-------- Data provided --------
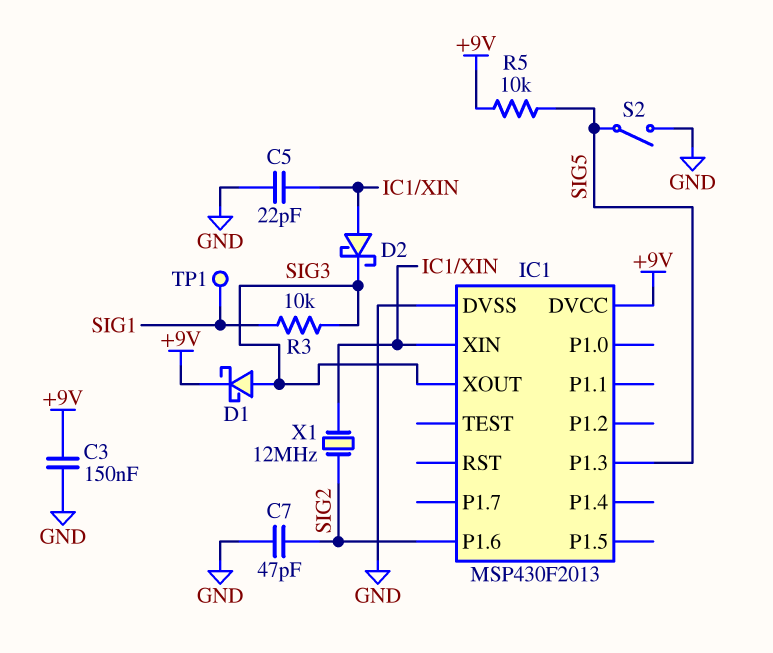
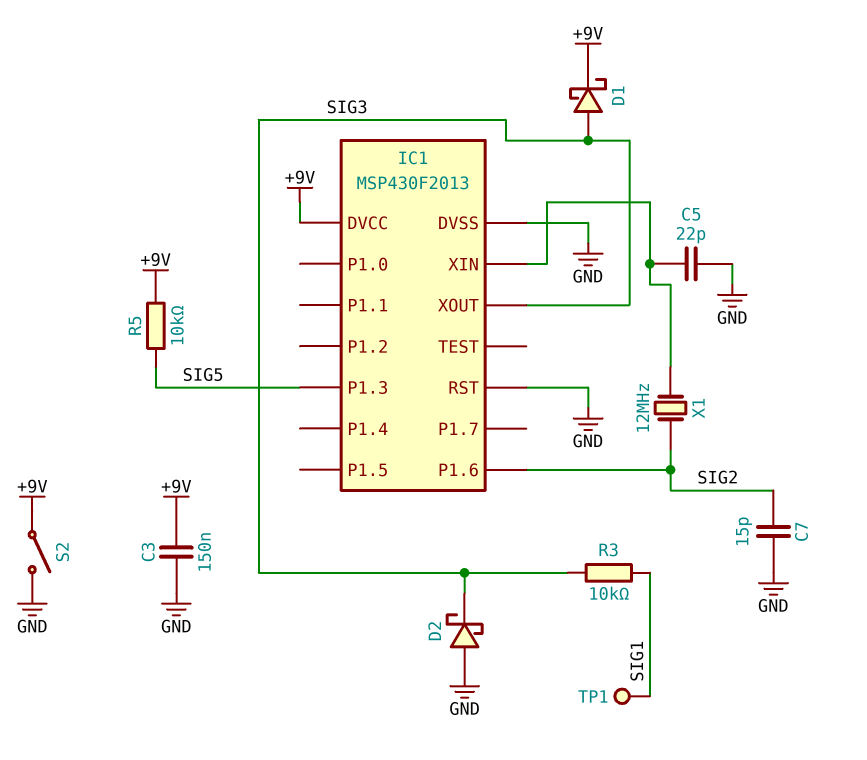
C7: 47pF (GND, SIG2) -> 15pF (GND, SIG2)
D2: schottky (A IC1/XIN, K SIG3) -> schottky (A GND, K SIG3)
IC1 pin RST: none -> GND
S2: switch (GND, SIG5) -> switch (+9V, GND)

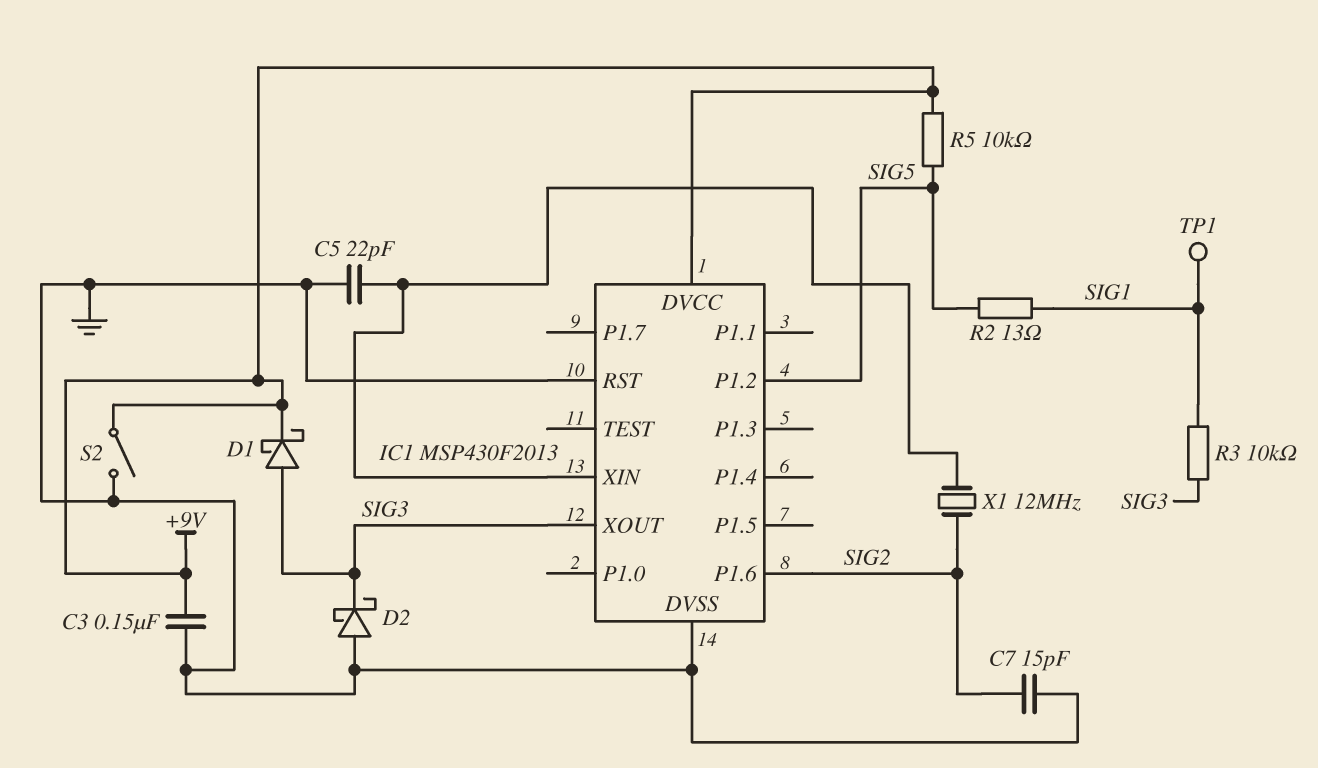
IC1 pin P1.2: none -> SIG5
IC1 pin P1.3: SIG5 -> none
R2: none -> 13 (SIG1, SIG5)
--------
Retrieve all lines from the data that contain the string "none".

Answer space
IC1 pin RST: none -> GND
IC1 pin P1.2: none -> SIG5
IC1 pin P1.3: SIG5 -> none
R2: none -> 13 (SIG1, SIG5)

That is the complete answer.